_Problem to work on:_ Look below for lines that hold the string "degrees" and copy each one.

_Stored data:_
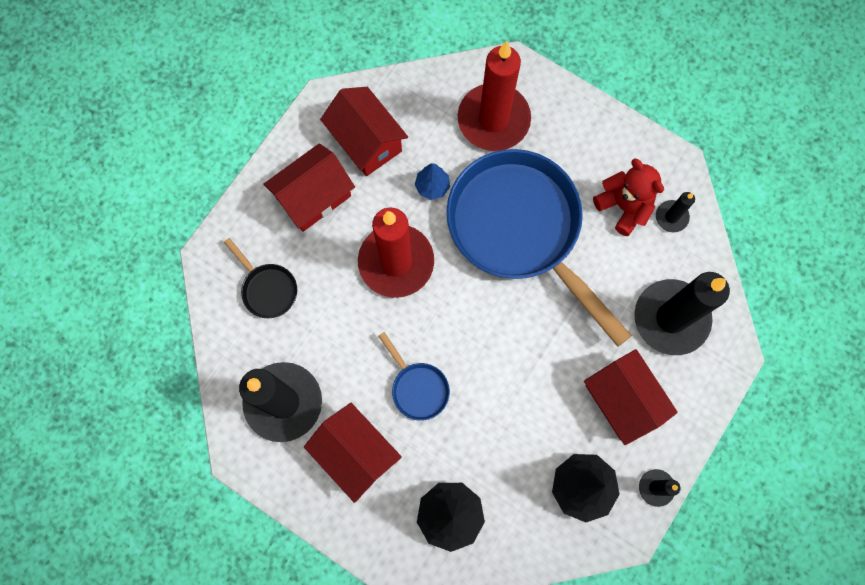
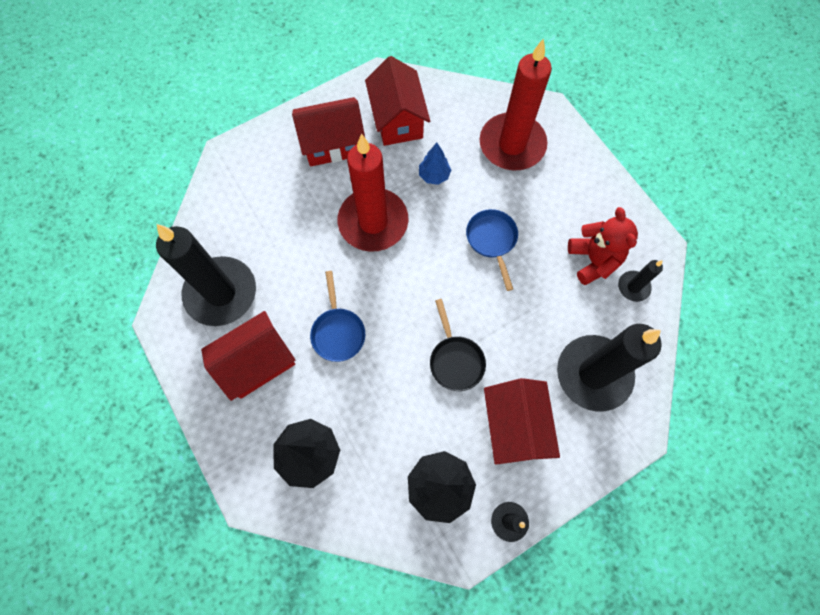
camera: 25 degrees right, 5 degrees down
(267, 289) = (258, 198): black pan -> black pan (455, 360)
(355, 453) = (257, 362): red house -> red house turned 75 degrees clockwise
(520, 230) = (492, 241): blue pan -> blue pan, size x0.41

_Exercise answer:_
camera: 25 degrees right, 5 degrees down
(355, 453) = (257, 362): red house -> red house turned 75 degrees clockwise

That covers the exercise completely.